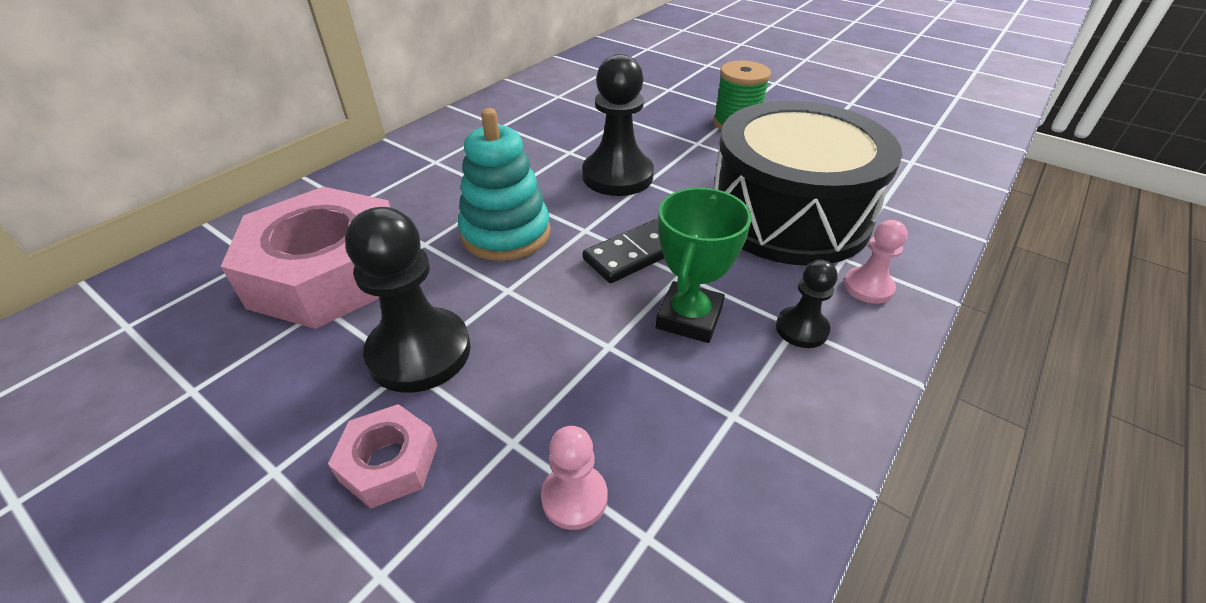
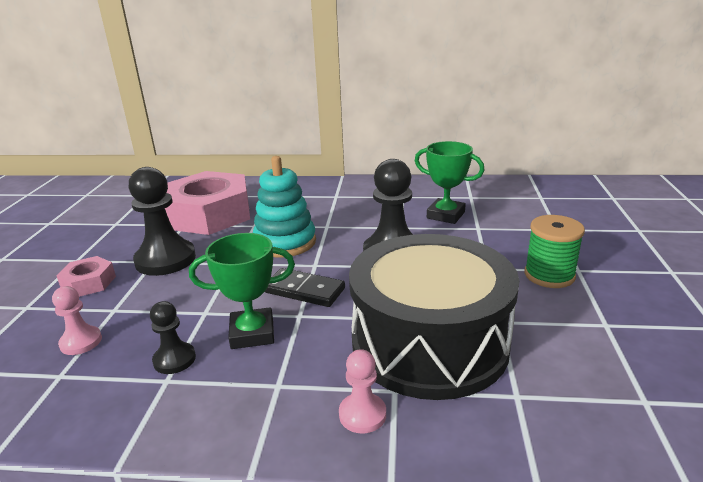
camera: 60 degrees right, 15 degrees down
black pawn [776,260,837,348] -> black pawn moved to [150,301,196,374]
none -> green trophy [415,141,485,224]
══════════════════════════════
▸ **Required action**
Nothing but the pictures is to be left out; repeat the data exactly.

▸ **Solved problem**
camera: 60 degrees right, 15 degrees down
black pawn [776,260,837,348] -> black pawn moved to [150,301,196,374]
none -> green trophy [415,141,485,224]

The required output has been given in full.